_The problem_.
Range to reproduce from the entries below: the line with "C3: 4.7uF (plus", the line with "R3: 910 (N_3, N_8) -> 1.5k (N_3, N_8)", and every line in between. Give them exactly and give nothing else.

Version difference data
..........
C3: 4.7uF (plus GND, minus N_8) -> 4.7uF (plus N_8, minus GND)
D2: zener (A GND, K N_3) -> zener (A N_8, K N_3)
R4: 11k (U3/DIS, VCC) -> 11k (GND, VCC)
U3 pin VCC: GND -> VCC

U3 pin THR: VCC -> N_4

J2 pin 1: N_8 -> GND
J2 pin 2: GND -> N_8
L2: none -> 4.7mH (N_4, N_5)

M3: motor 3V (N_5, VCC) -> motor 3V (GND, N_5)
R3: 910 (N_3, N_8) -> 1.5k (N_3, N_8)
..........
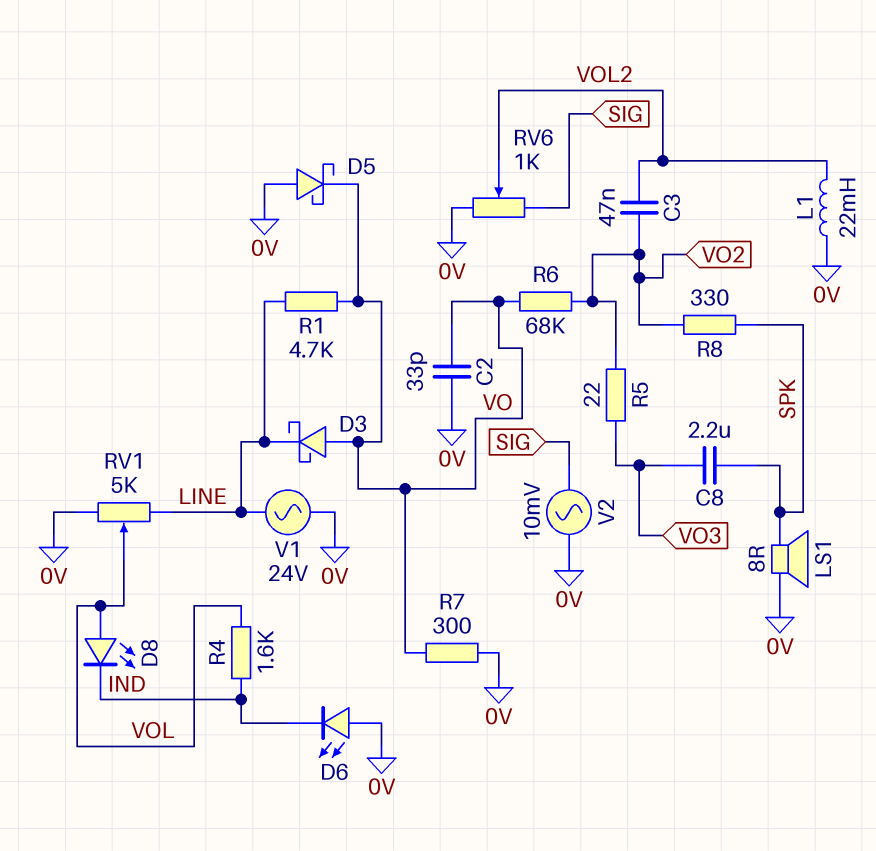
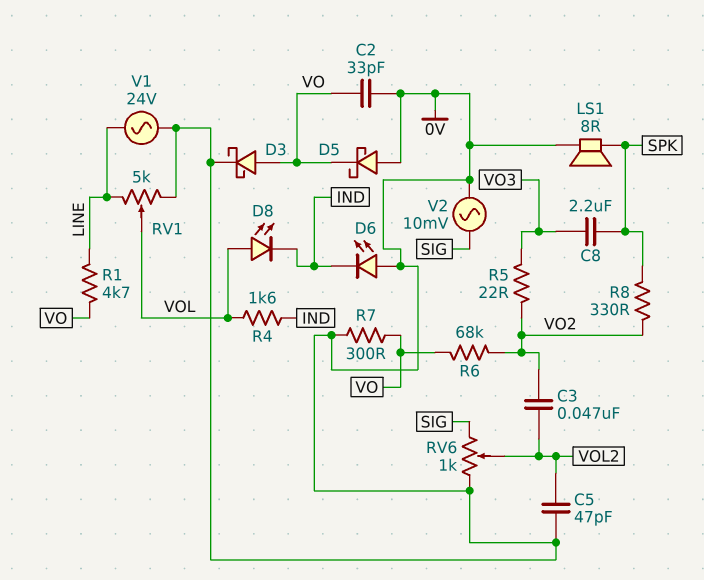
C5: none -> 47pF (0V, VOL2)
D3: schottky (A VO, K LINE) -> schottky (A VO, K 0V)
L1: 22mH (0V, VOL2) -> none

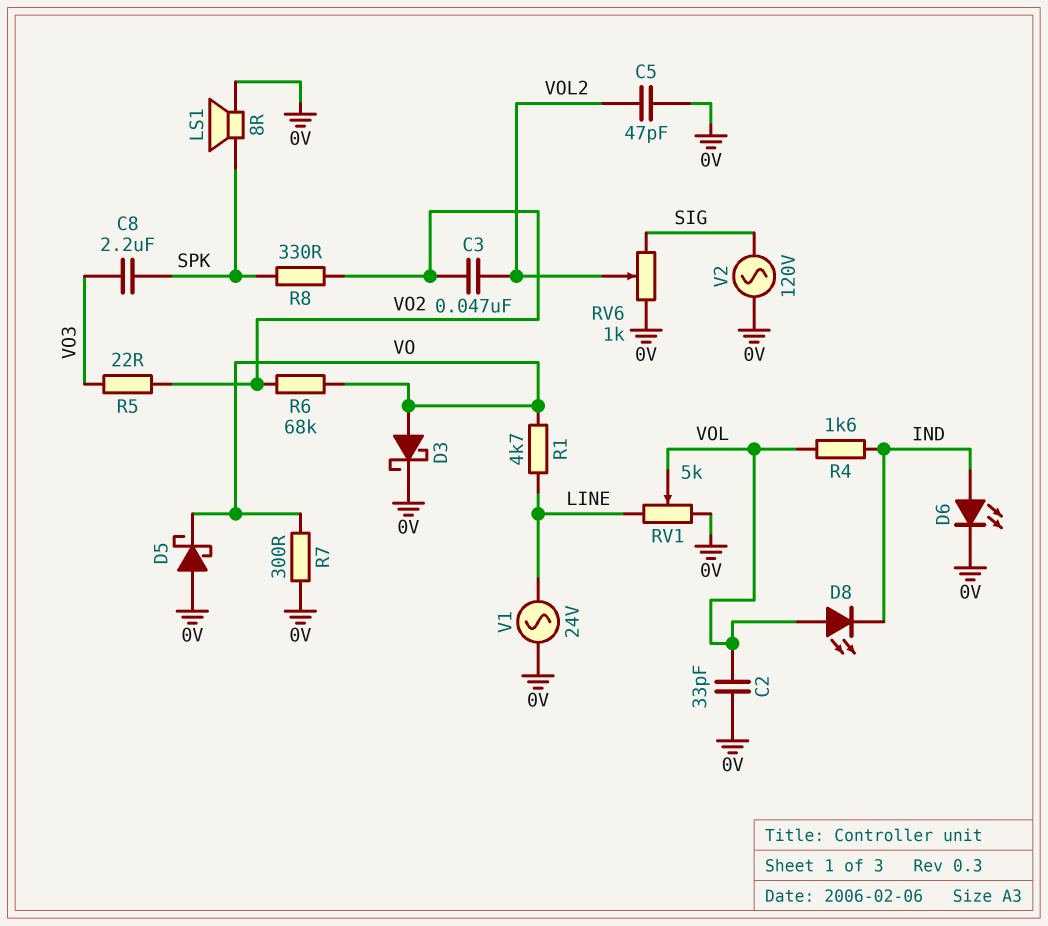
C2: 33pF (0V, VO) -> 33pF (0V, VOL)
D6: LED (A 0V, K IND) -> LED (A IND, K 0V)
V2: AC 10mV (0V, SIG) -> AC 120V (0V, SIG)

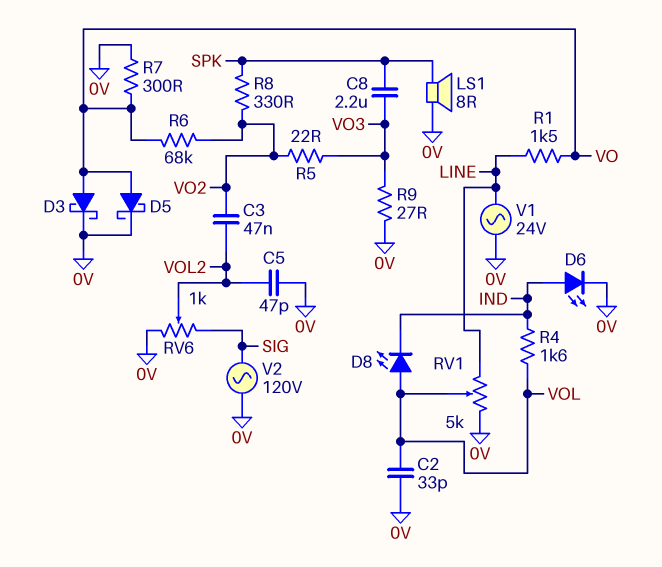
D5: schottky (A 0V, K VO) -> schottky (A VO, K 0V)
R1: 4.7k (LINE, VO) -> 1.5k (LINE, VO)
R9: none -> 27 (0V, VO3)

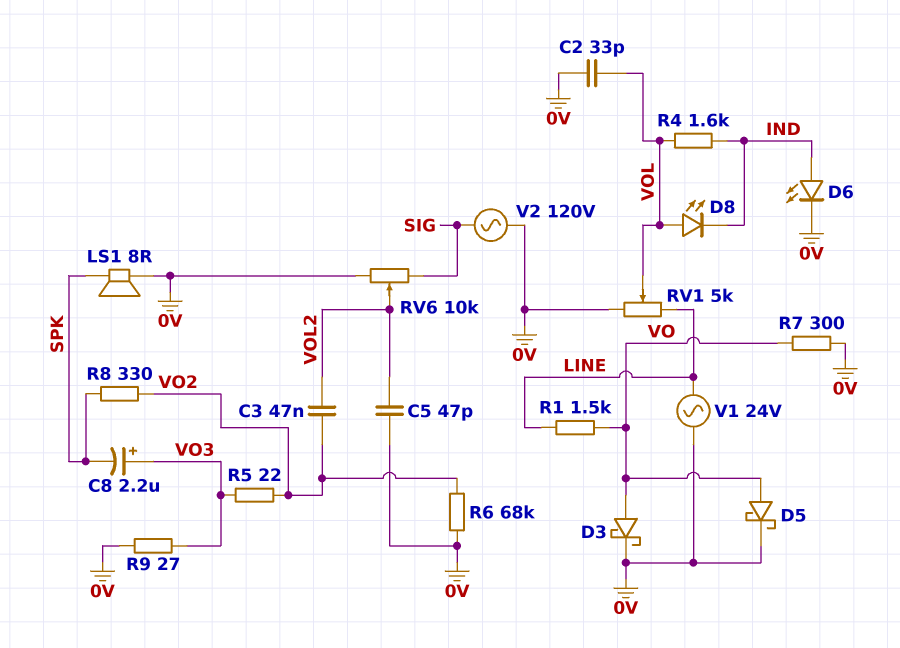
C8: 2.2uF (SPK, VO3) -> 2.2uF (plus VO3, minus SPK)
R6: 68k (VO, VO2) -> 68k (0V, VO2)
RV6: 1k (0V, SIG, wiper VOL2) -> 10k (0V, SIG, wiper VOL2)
..........
_Finished task_.
C3: 4.7uF (plus GND, minus N_8) -> 4.7uF (plus N_8, minus GND)
D2: zener (A GND, K N_3) -> zener (A N_8, K N_3)
R4: 11k (U3/DIS, VCC) -> 11k (GND, VCC)
U3 pin VCC: GND -> VCC

U3 pin THR: VCC -> N_4

J2 pin 1: N_8 -> GND
J2 pin 2: GND -> N_8
L2: none -> 4.7mH (N_4, N_5)

M3: motor 3V (N_5, VCC) -> motor 3V (GND, N_5)
R3: 910 (N_3, N_8) -> 1.5k (N_3, N_8)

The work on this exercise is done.